Show all lines of the listing that hold the word "minus".

RECORDS FOR THE TASK START

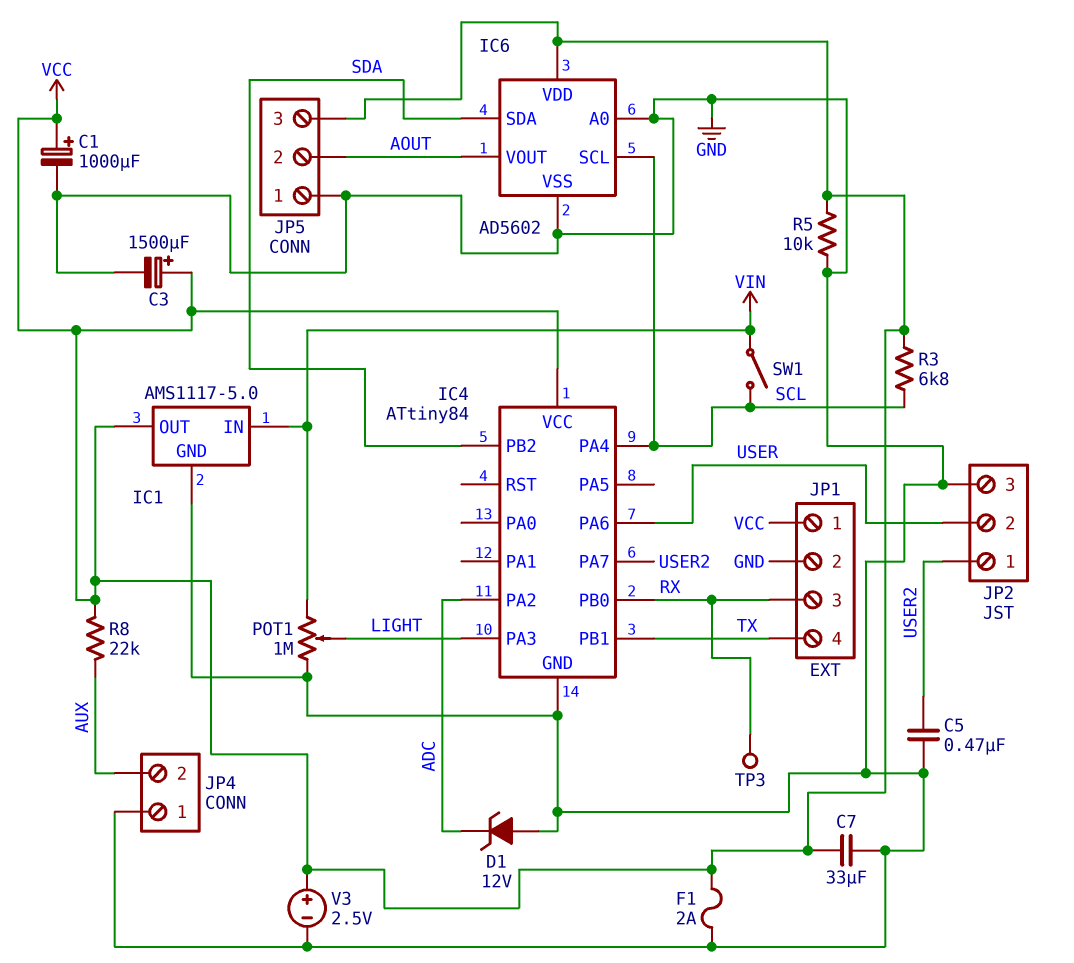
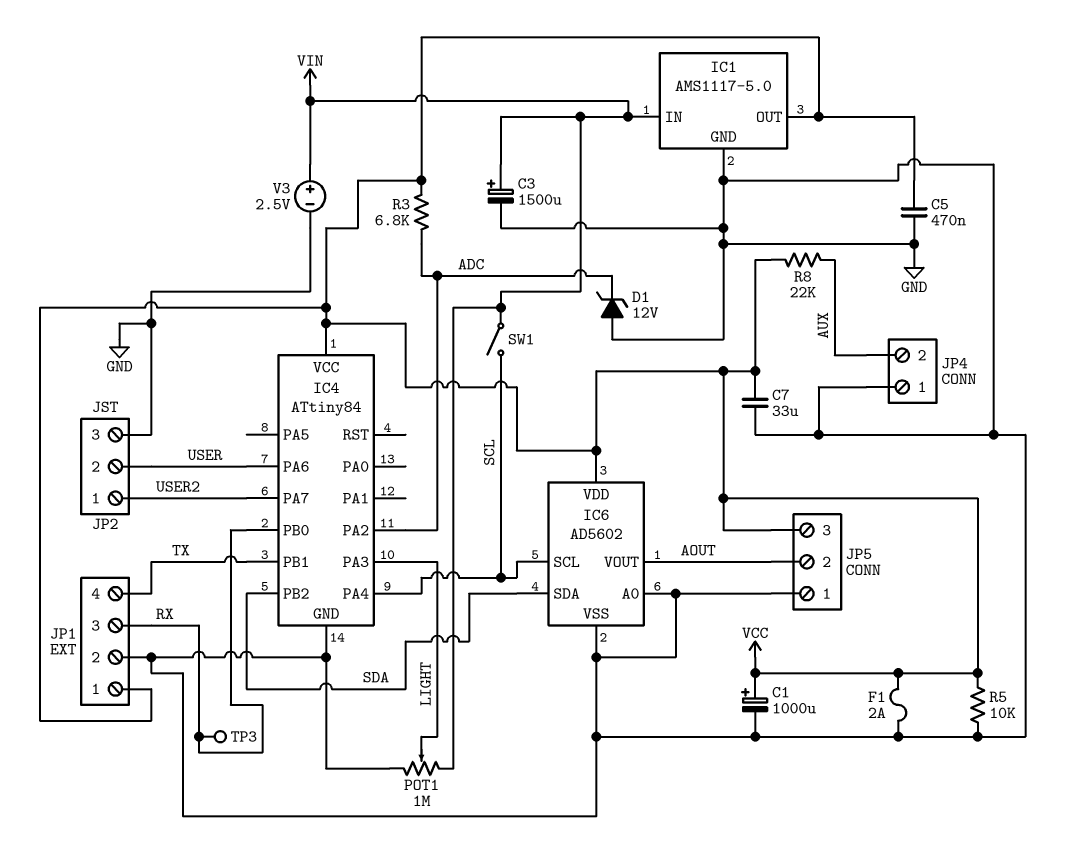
C3: 1500uF (plus VCC, minus GND) -> 1500uF (plus VIN, minus GND)
C5: 470nF (GND, USER2) -> 470nF (GND, VCC)
R3: 6.8k (SCL, VCC) -> 6.8k (ADC, VCC)
V3: 2.5V (plus VCC, minus GND) -> 2.5V (plus VIN, minus GND)

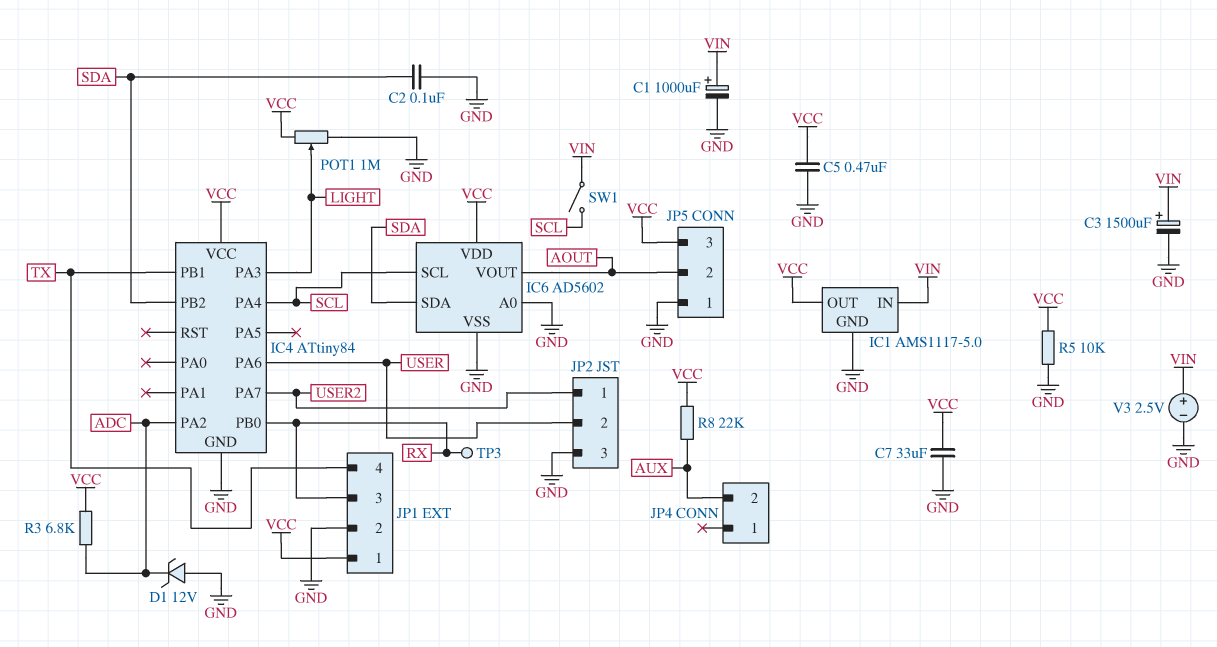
C1: 1000uF (plus VCC, minus GND) -> 1000uF (plus VIN, minus GND)
C2: none -> 100nF (GND, SDA)
F1: 2A (GND, VCC) -> none
JP4 pin 1: GND -> none
POT1: 1M (GND, VIN, wiper LIGHT) -> 1M (GND, VCC, wiper LIGHT)

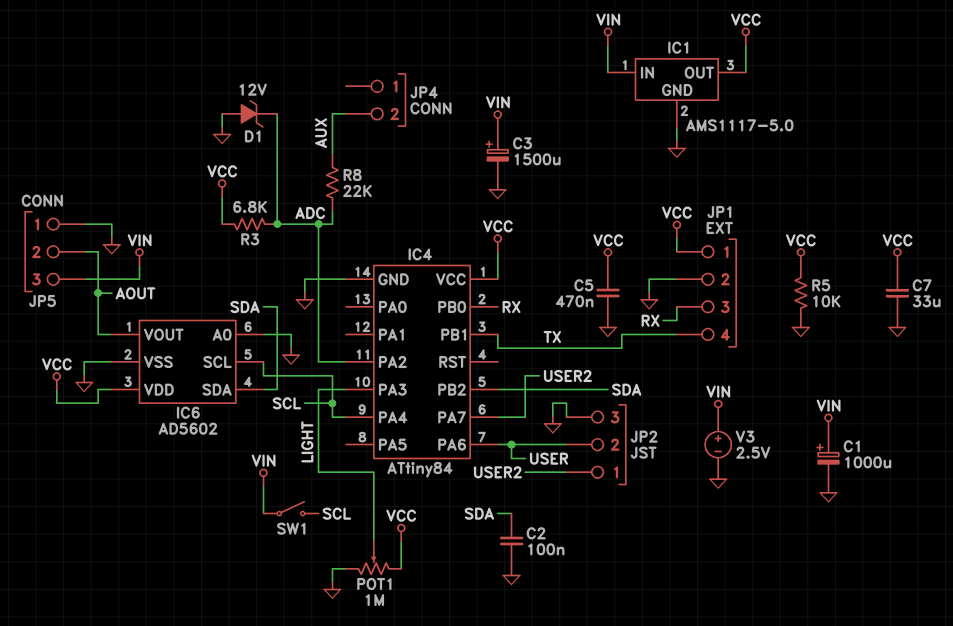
JP5 pin 3: VCC -> VIN
R8: 22k (AUX, VCC) -> 22k (ADC, AUX)
TP3: test point (RX) -> none

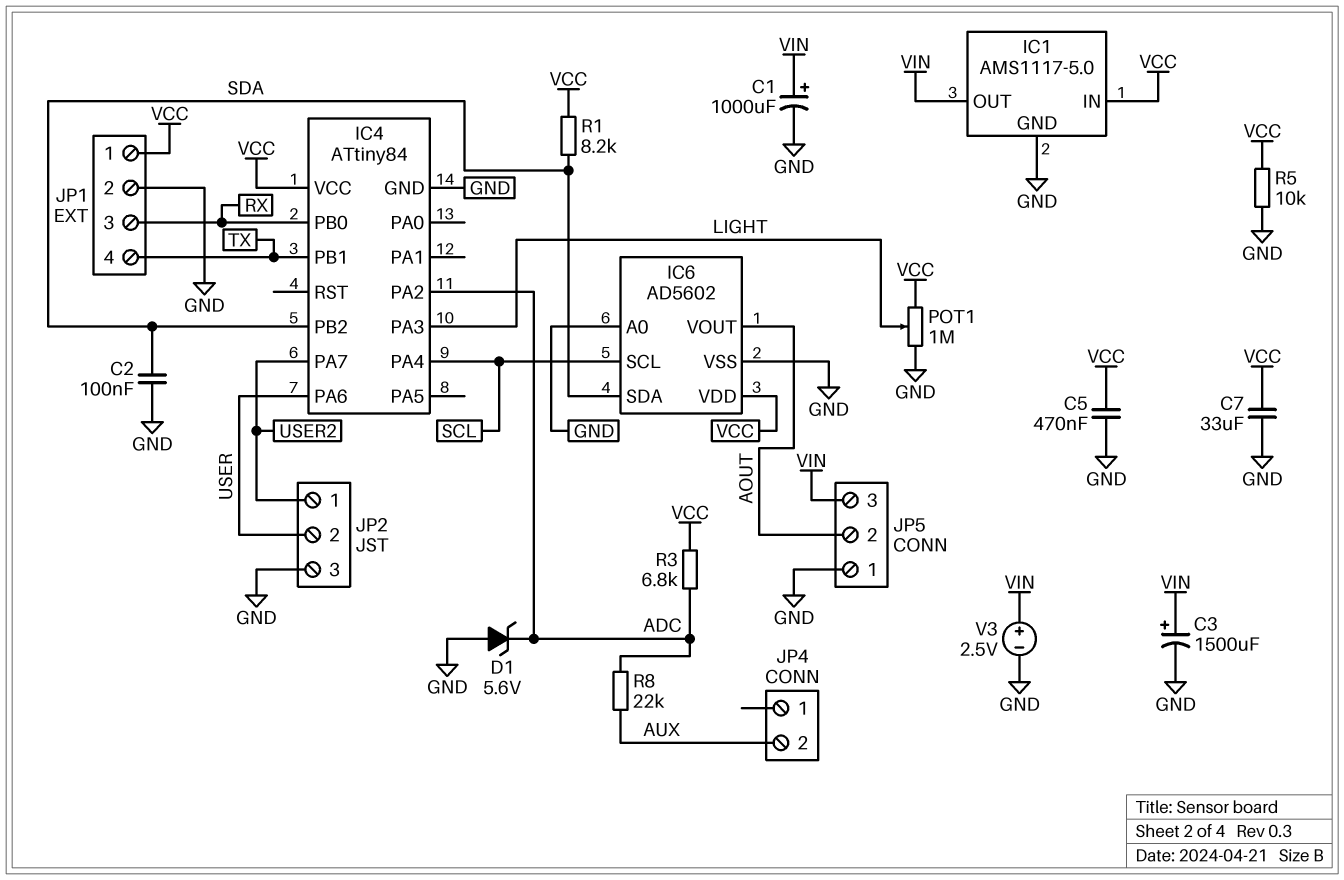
D1: zener 12V (A GND, K ADC) -> zener 5.6V (A GND, K ADC)
IC1 pin IN: VIN -> VCC
IC1 pin OUT: VCC -> VIN
R1: none -> 8.2k (SDA, VCC)
SW1: switch (SCL, VIN) -> none

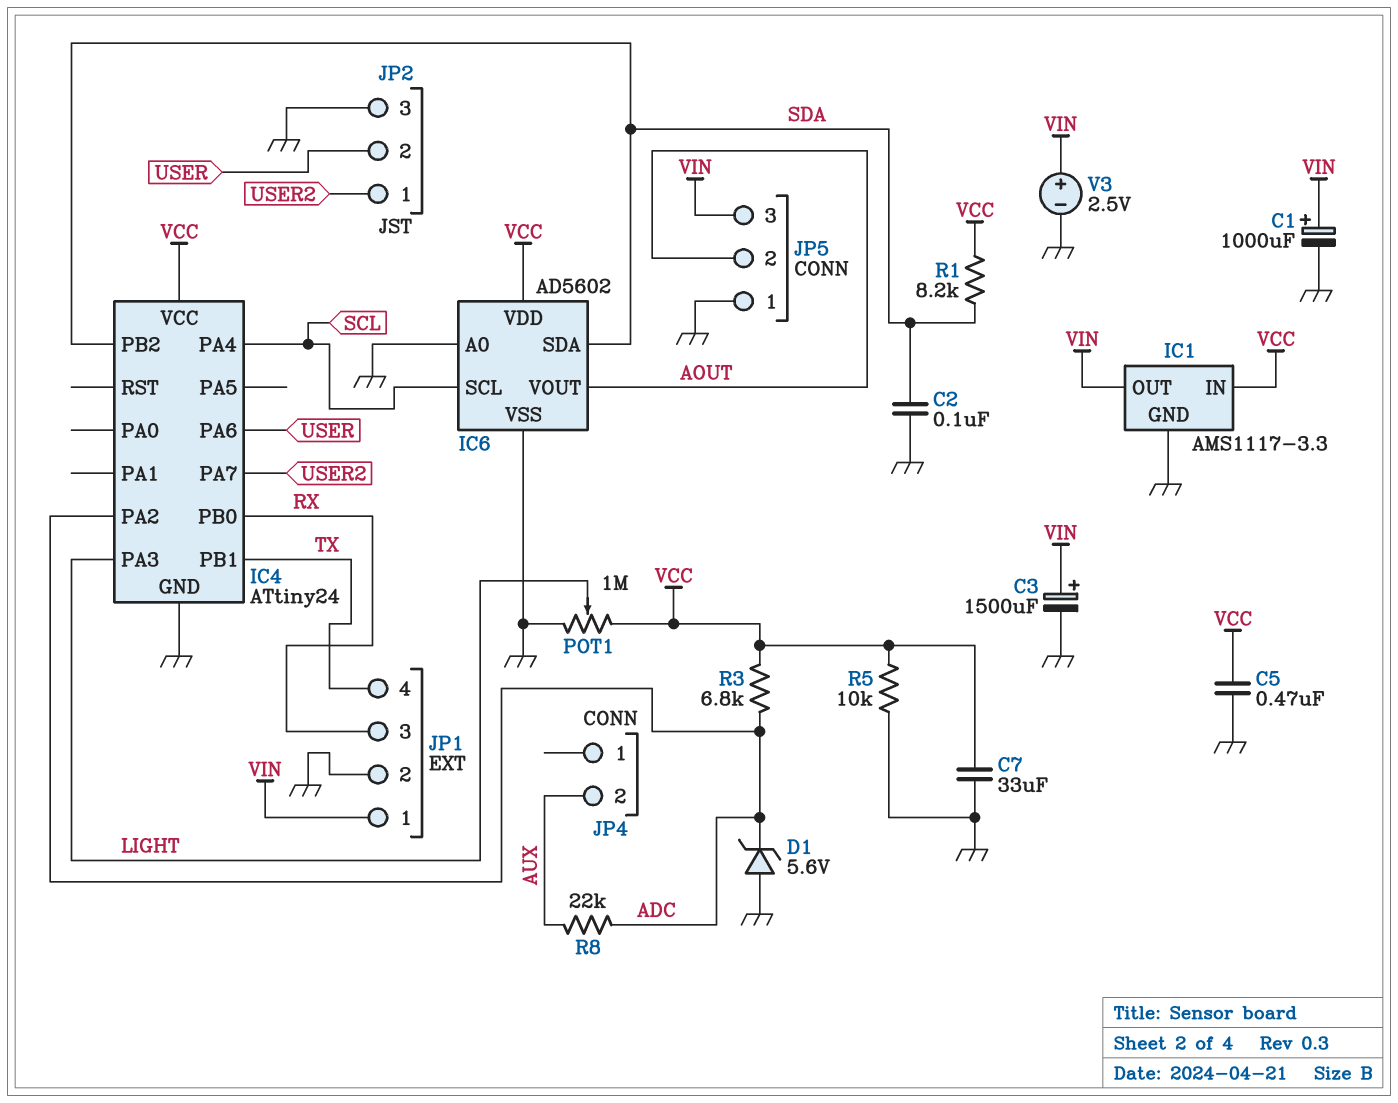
IC1: AMS1117-5.0 -> AMS1117-3.3
IC4: ATtiny84 -> ATtiny24
JP1 pin 1: VCC -> VIN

RECORDS FOR THE TASK END

▸ ANSWER AREA
C3: 1500uF (plus VCC, minus GND) -> 1500uF (plus VIN, minus GND)
V3: 2.5V (plus VCC, minus GND) -> 2.5V (plus VIN, minus GND)
C1: 1000uF (plus VCC, minus GND) -> 1000uF (plus VIN, minus GND)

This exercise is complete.